[Data entries]

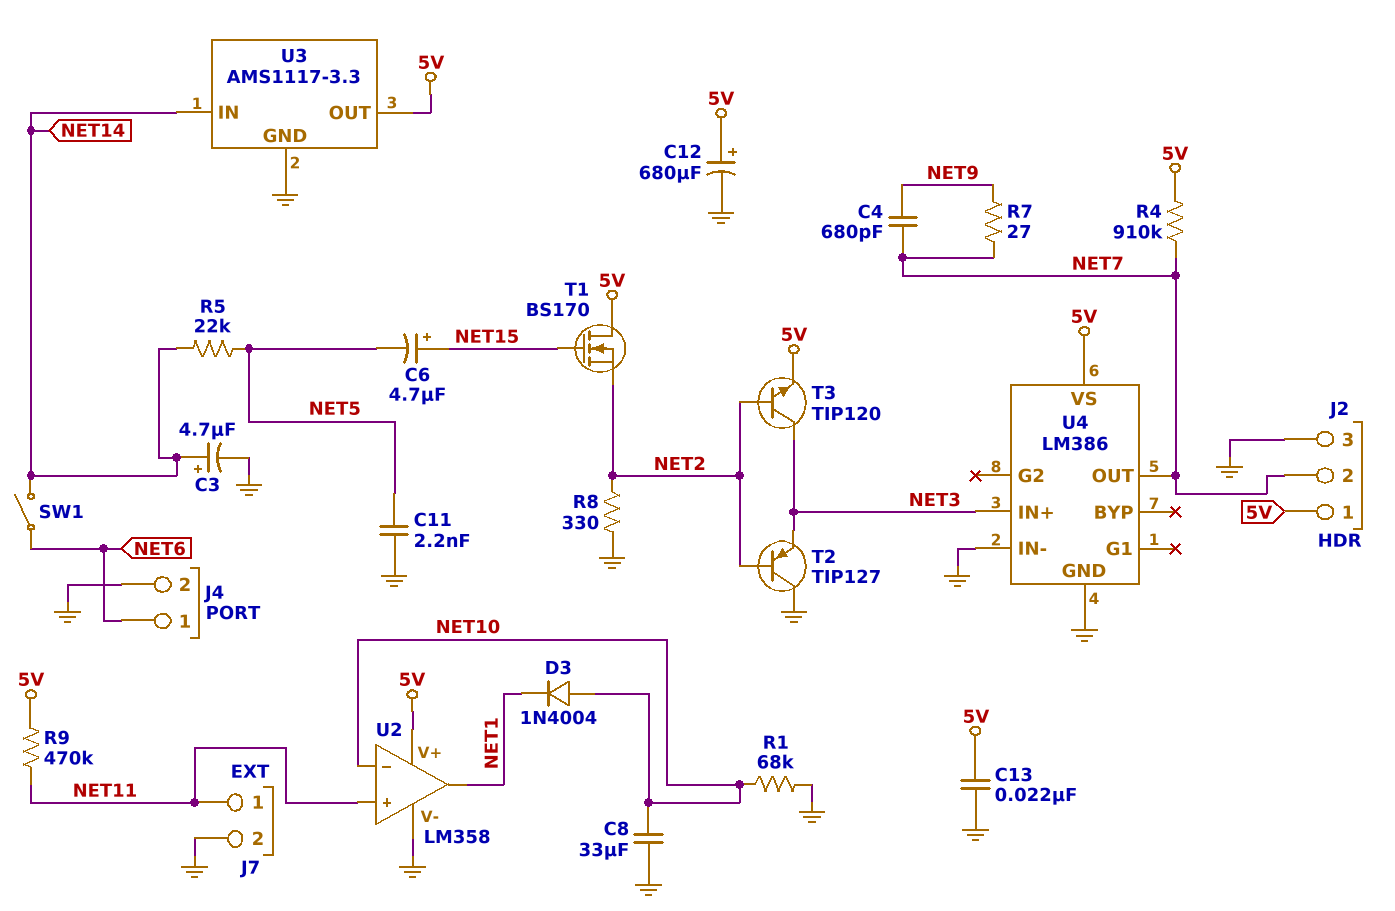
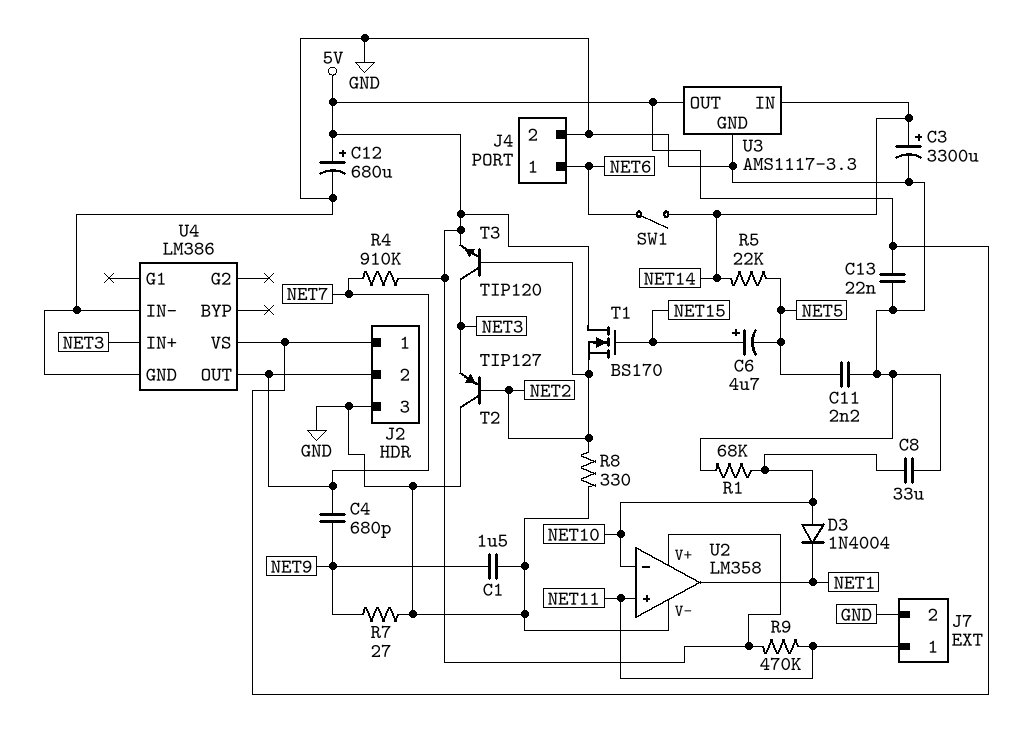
C1: none -> 1.5uF (GND, NET9)
C3: 4.7uF (plus NET14, minus GND) -> 3300uF (plus NET14, minus GND)
R7: 27 (NET7, NET9) -> 27 (GND, NET9)

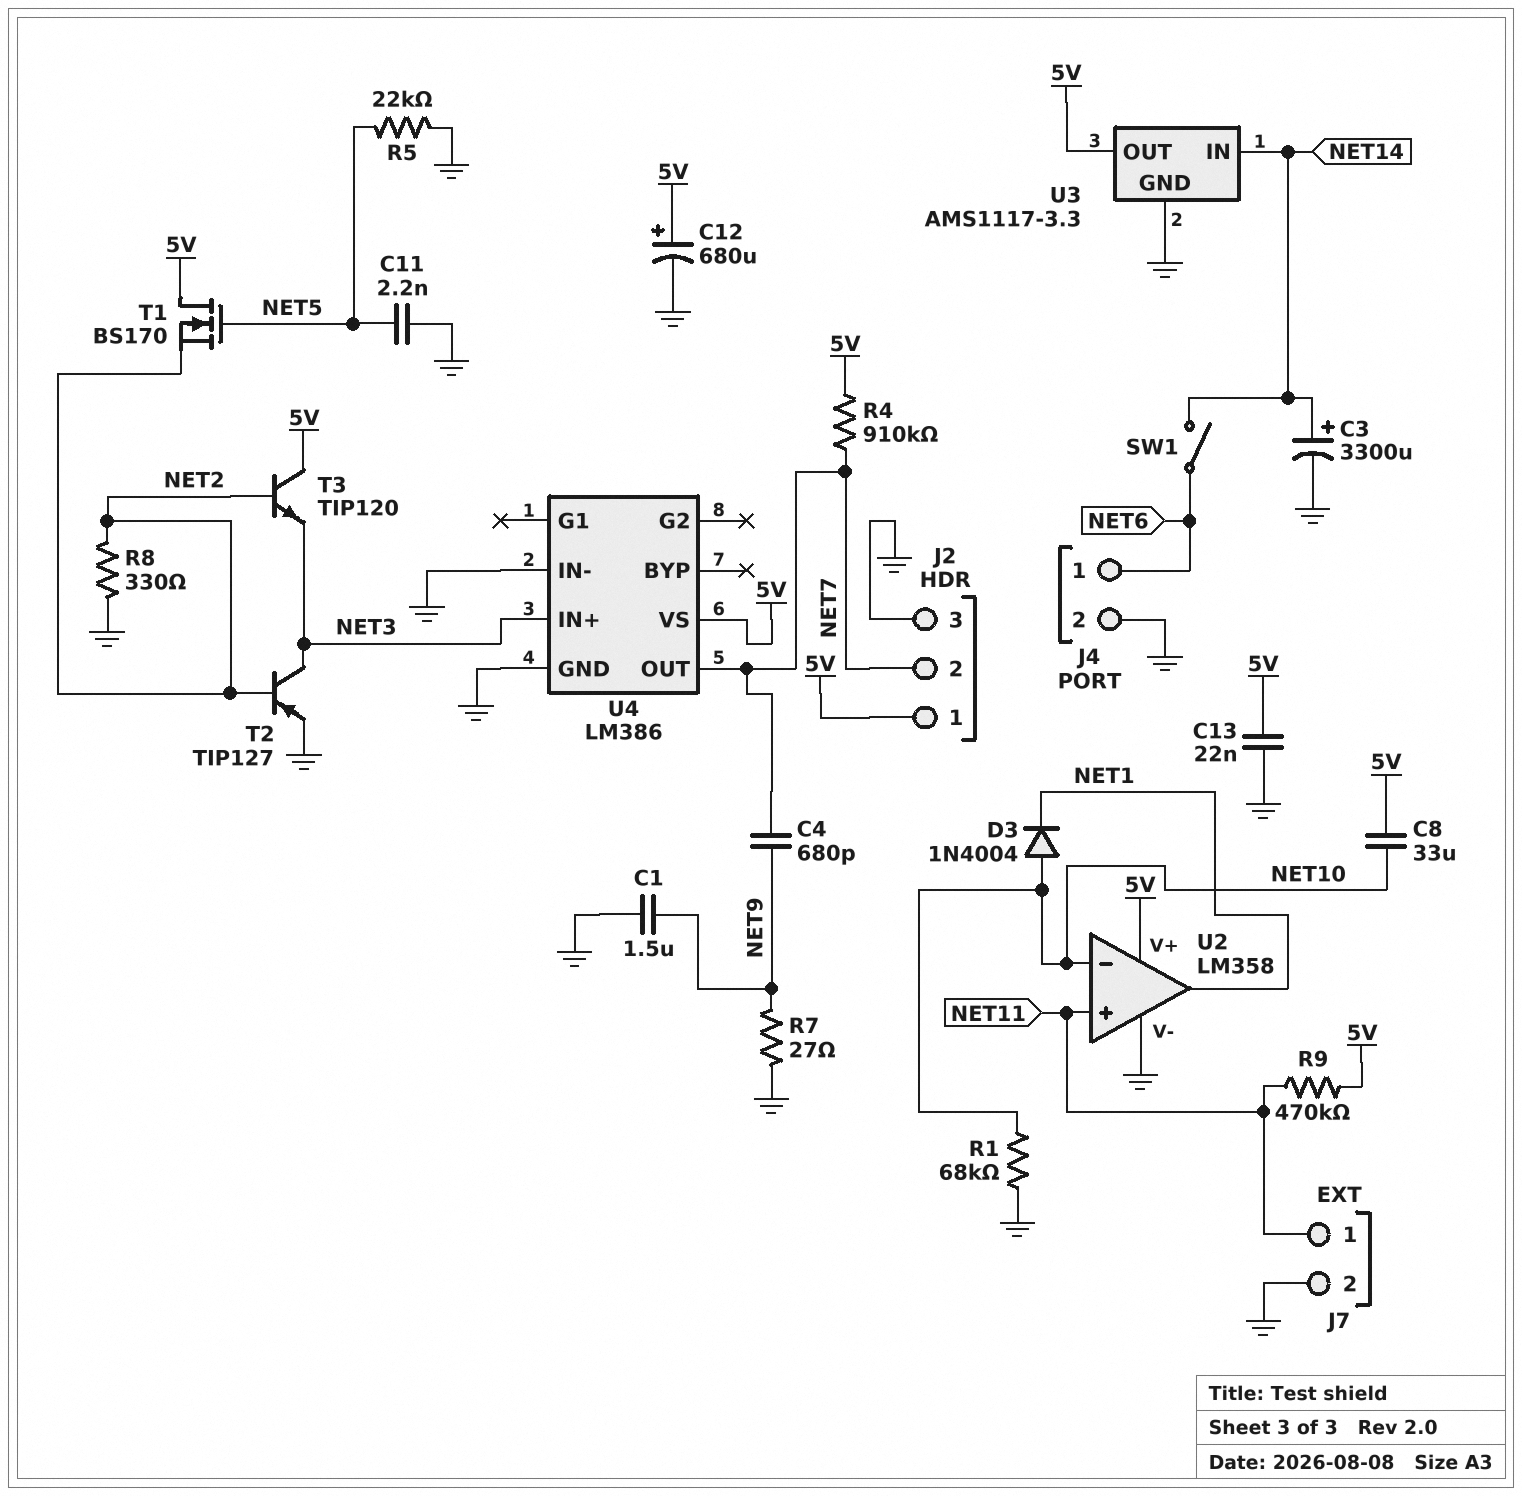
C6: 4.7uF (plus NET15, minus NET5) -> none
C8: 33uF (GND, NET10) -> 33uF (5V, NET10)
R5: 22k (NET5, NET14) -> 22k (GND, NET5)
T1: NMOS BS170 (G NET15, D 5V, S NET2) -> NMOS BS170 (G NET5, D 5V, S NET2)
T2: PNP TIP127 (B NET2, C GND, E NET3) -> PNP TIP127 (B NET2, C NET3, E GND)
T3: NPN TIP120 (B NET2, C NET3, E 5V) -> NPN TIP120 (B NET2, C 5V, E NET3)

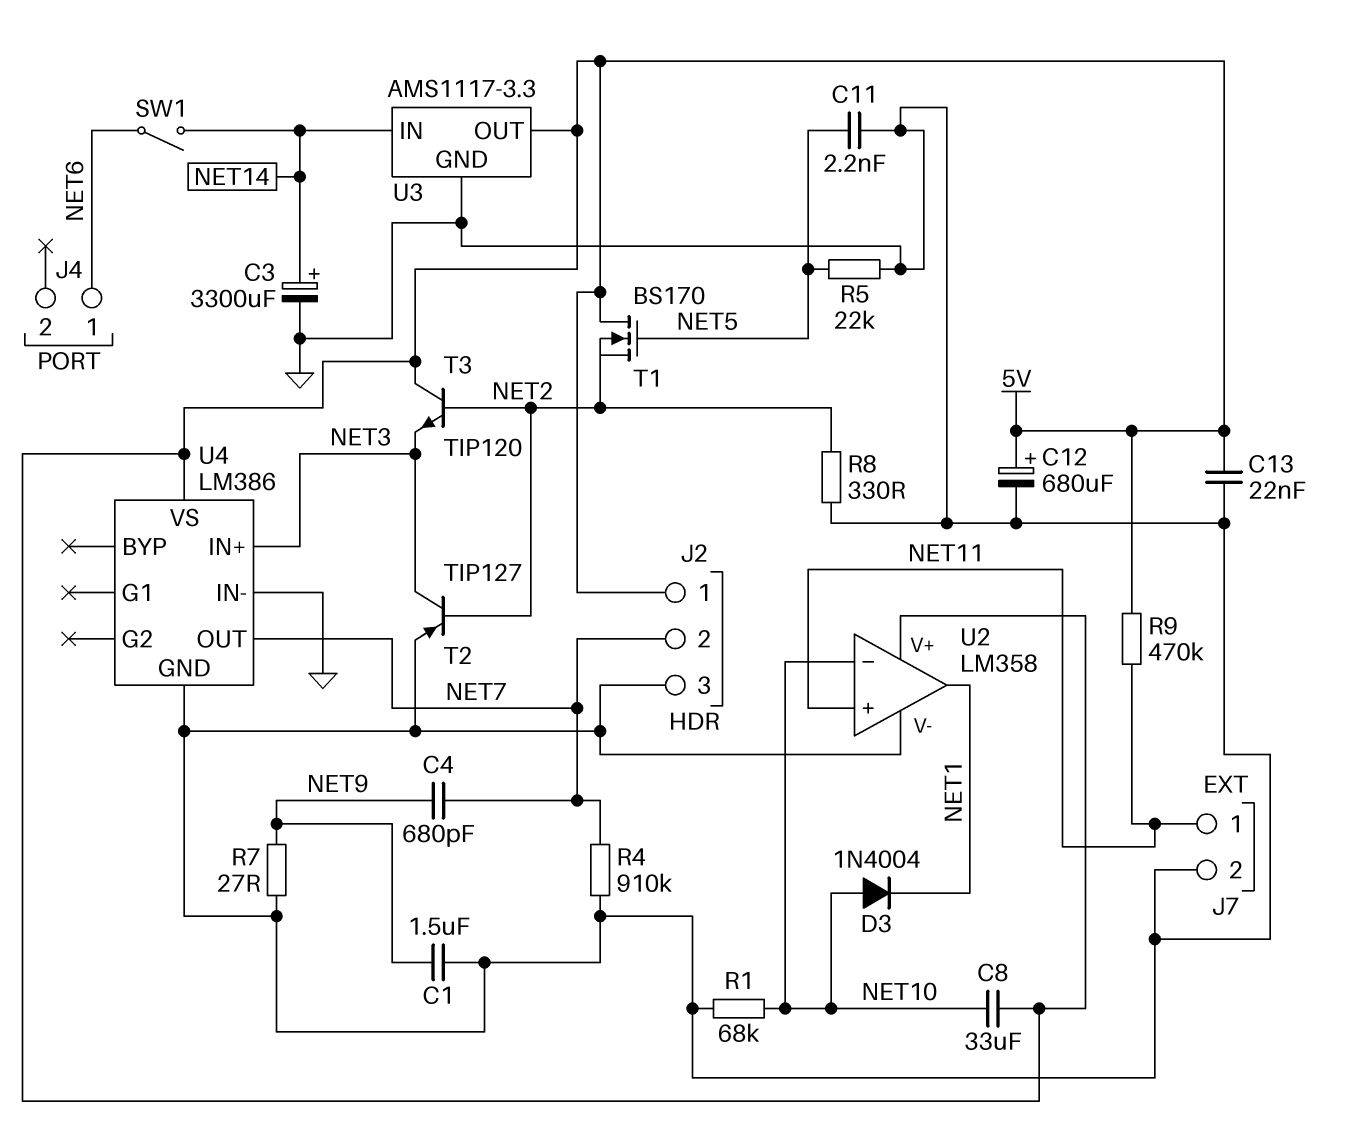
J4 pin 2: GND -> none
R4: 910k (5V, NET7) -> 910k (GND, NET7)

** What the task requires **
Each line in which the string "none" is found must be copied from the data.

** Answer area **
C1: none -> 1.5uF (GND, NET9)
C6: 4.7uF (plus NET15, minus NET5) -> none
J4 pin 2: GND -> none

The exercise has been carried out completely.